EXERCISE OBJECTIVE ->
Your task is to give the listing below back word for word, pictures excluded.

^^^^^^^^^^^^^^^^

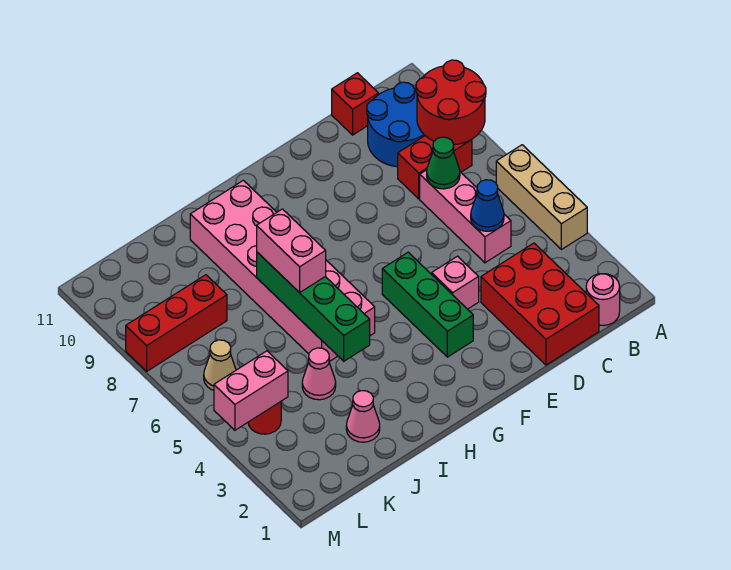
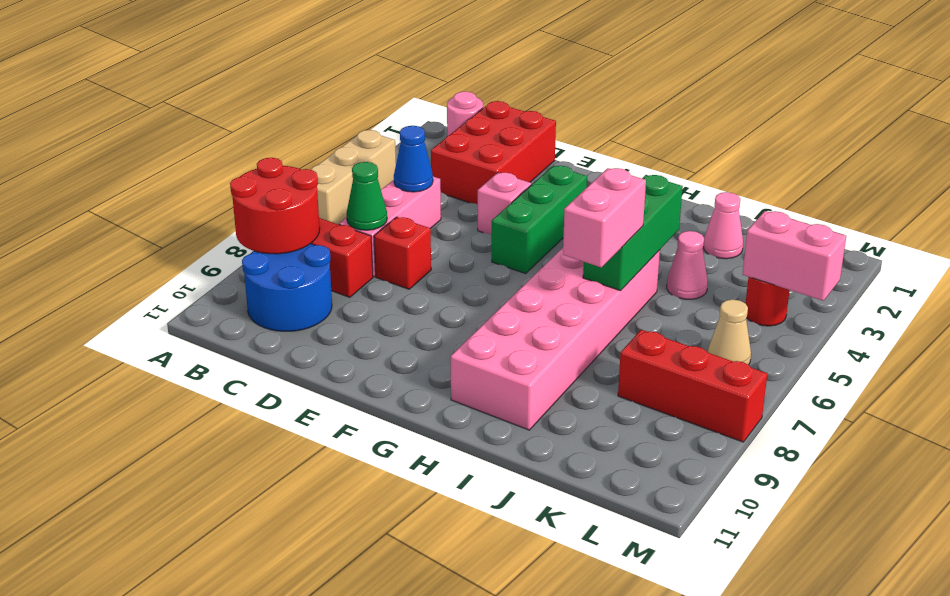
red 1x1 brick [332,73,378,135] -> red 1x1 brick moved to [374,217,431,289]
green 1x4 brick [257,252,370,361] -> green 1x3 brick [583,175,683,291]

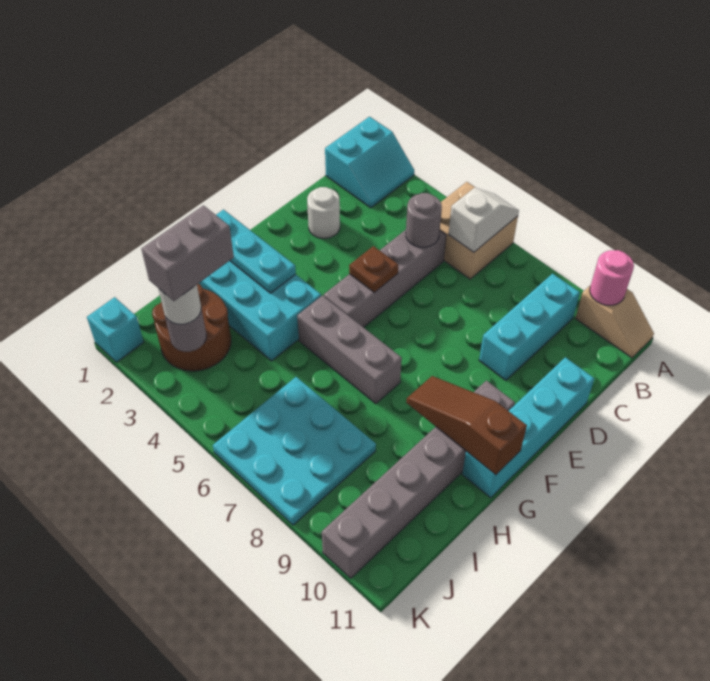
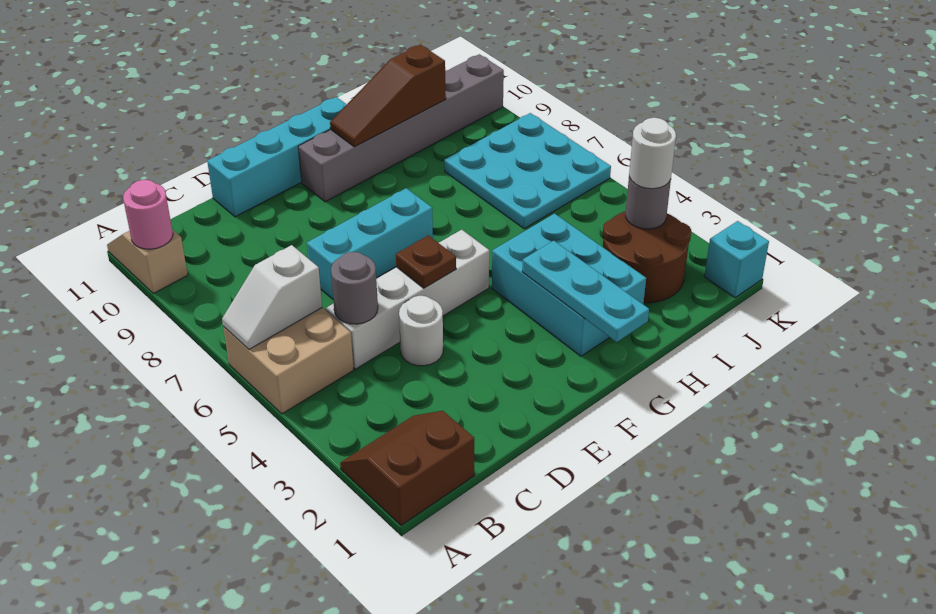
cyan 2x2 slope [325,117,414,208] -> brown 2x2 slope [340,411,474,526]
cyan 1x3 brick [479,274,580,380] -> cyan 1x3 brick moved to [307,188,433,299]
grey 1x4 brick [324,230,446,328] -> white 1x4 brick [325,230,489,369]
white 1x1 round brick [307,187,340,238] -> white 1x1 round brick moved to [399,296,443,366]
grey 1x3 brick [297,296,402,404] -> none
brown 1x3 slope [406,376,527,475] -> brown 1x3 slope turned to [330,45,446,147]
grey 1x2 brick [141,206,234,301] -> none

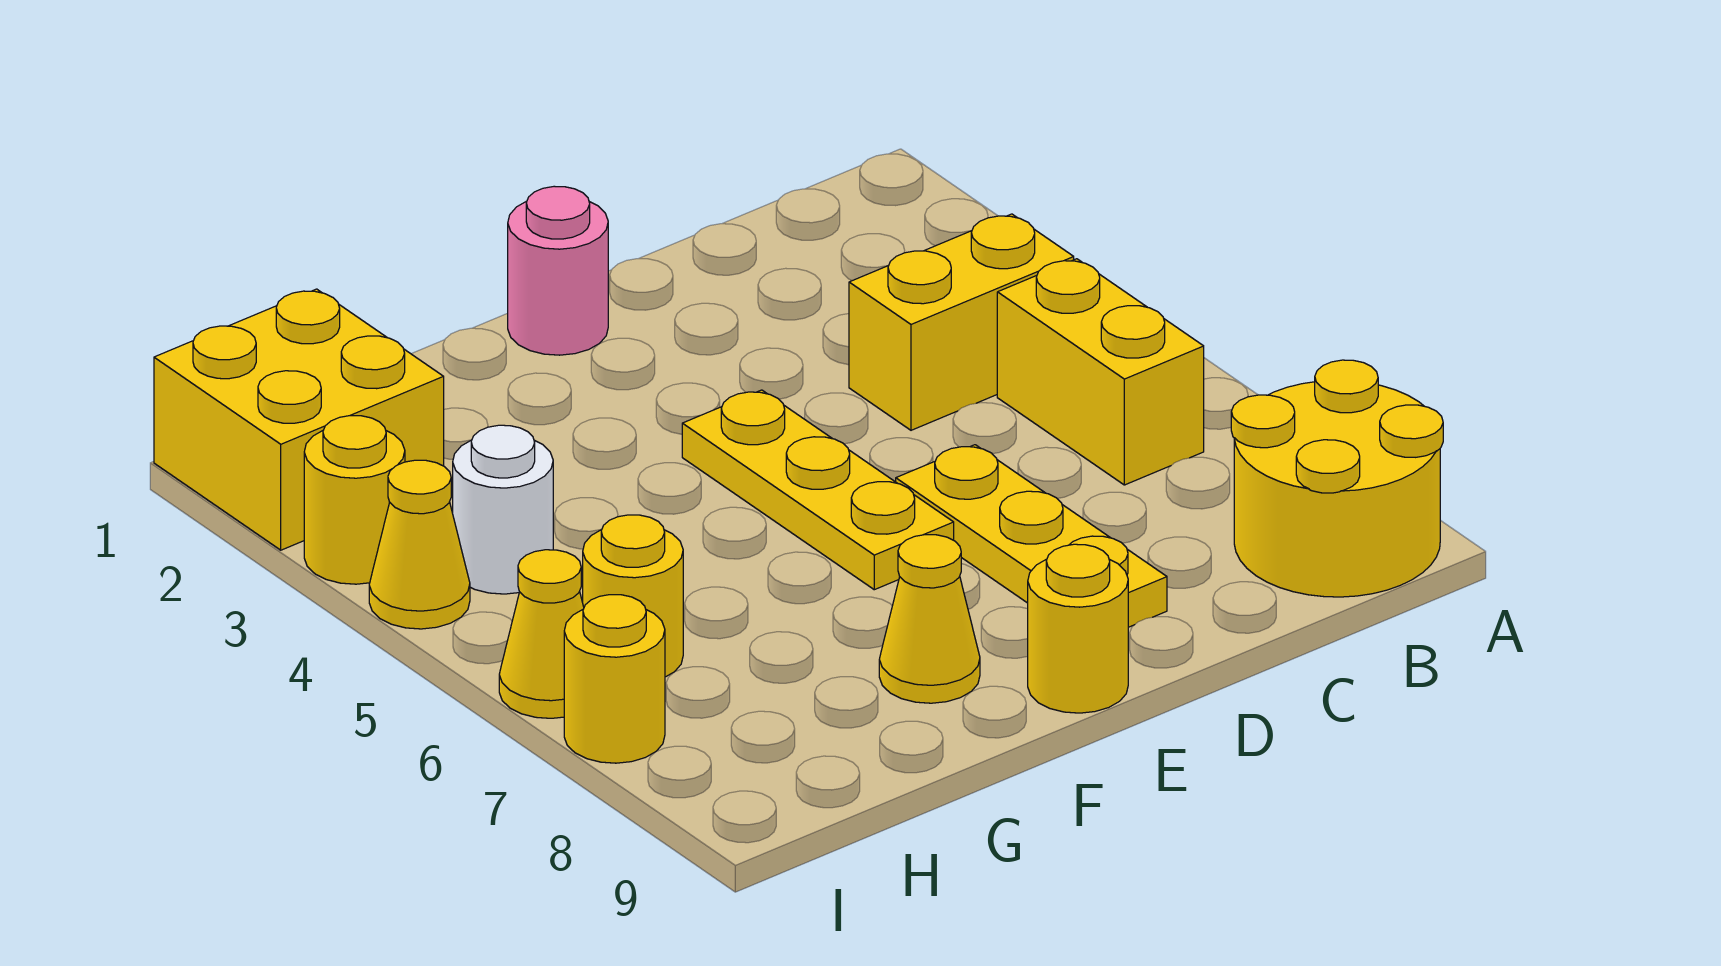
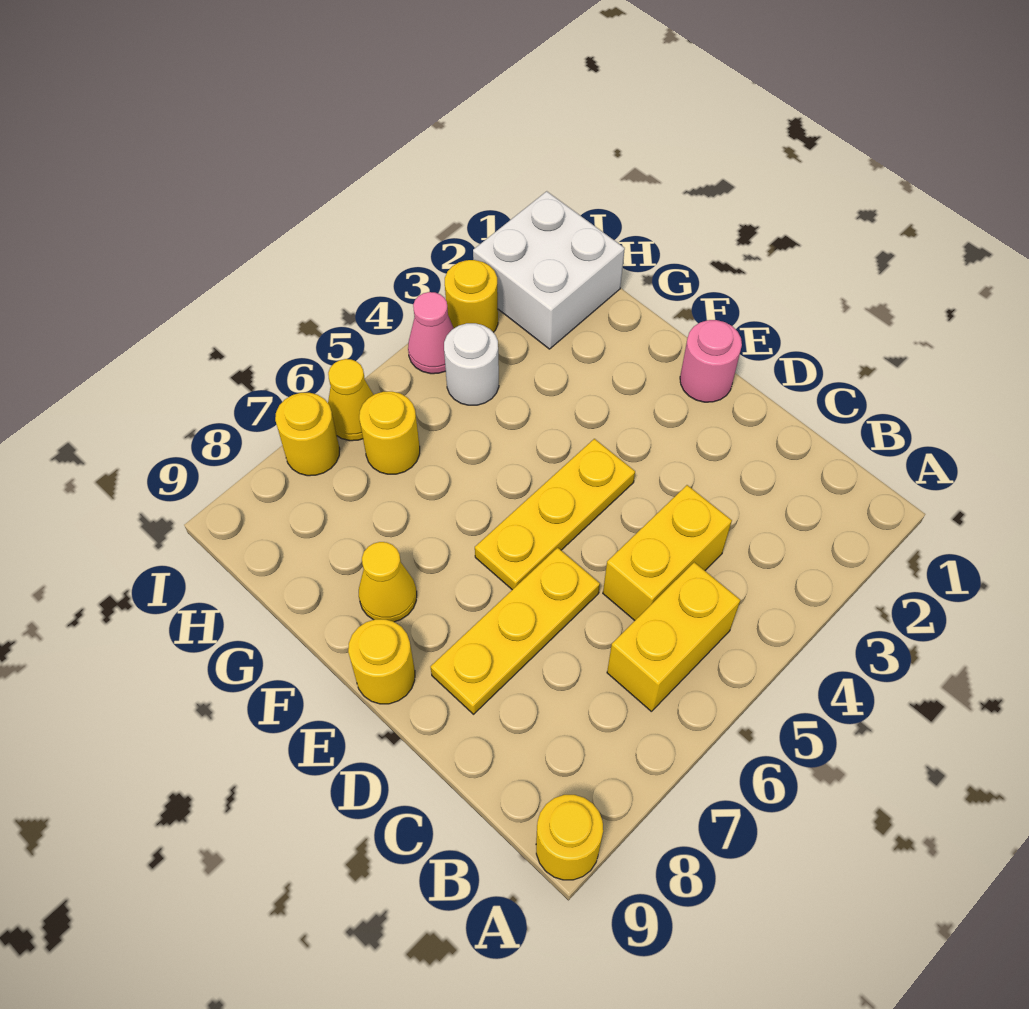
yellow 2x2 round brick [1231,360,1443,597] -> yellow 1x1 round brick [536,795,603,880]
yellow 1x2 brick [849,214,1074,430] -> yellow 1x2 brick turned to [603,485,732,620]
yellow 2x2 brick [154,289,444,550] -> white 2x2 brick [473,191,625,349]
yellow 1x1 cone [369,460,470,629] -> pink 1x1 cone [408,292,454,374]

^^^^^^^^^^^^^^^^

EXERCISE ANSWER ->
red 1x1 brick [332,73,378,135] -> red 1x1 brick moved to [374,217,431,289]
green 1x4 brick [257,252,370,361] -> green 1x3 brick [583,175,683,291]

cyan 2x2 slope [325,117,414,208] -> brown 2x2 slope [340,411,474,526]
cyan 1x3 brick [479,274,580,380] -> cyan 1x3 brick moved to [307,188,433,299]
grey 1x4 brick [324,230,446,328] -> white 1x4 brick [325,230,489,369]
white 1x1 round brick [307,187,340,238] -> white 1x1 round brick moved to [399,296,443,366]
grey 1x3 brick [297,296,402,404] -> none
brown 1x3 slope [406,376,527,475] -> brown 1x3 slope turned to [330,45,446,147]
grey 1x2 brick [141,206,234,301] -> none

yellow 2x2 round brick [1231,360,1443,597] -> yellow 1x1 round brick [536,795,603,880]
yellow 1x2 brick [849,214,1074,430] -> yellow 1x2 brick turned to [603,485,732,620]
yellow 2x2 brick [154,289,444,550] -> white 2x2 brick [473,191,625,349]
yellow 1x1 cone [369,460,470,629] -> pink 1x1 cone [408,292,454,374]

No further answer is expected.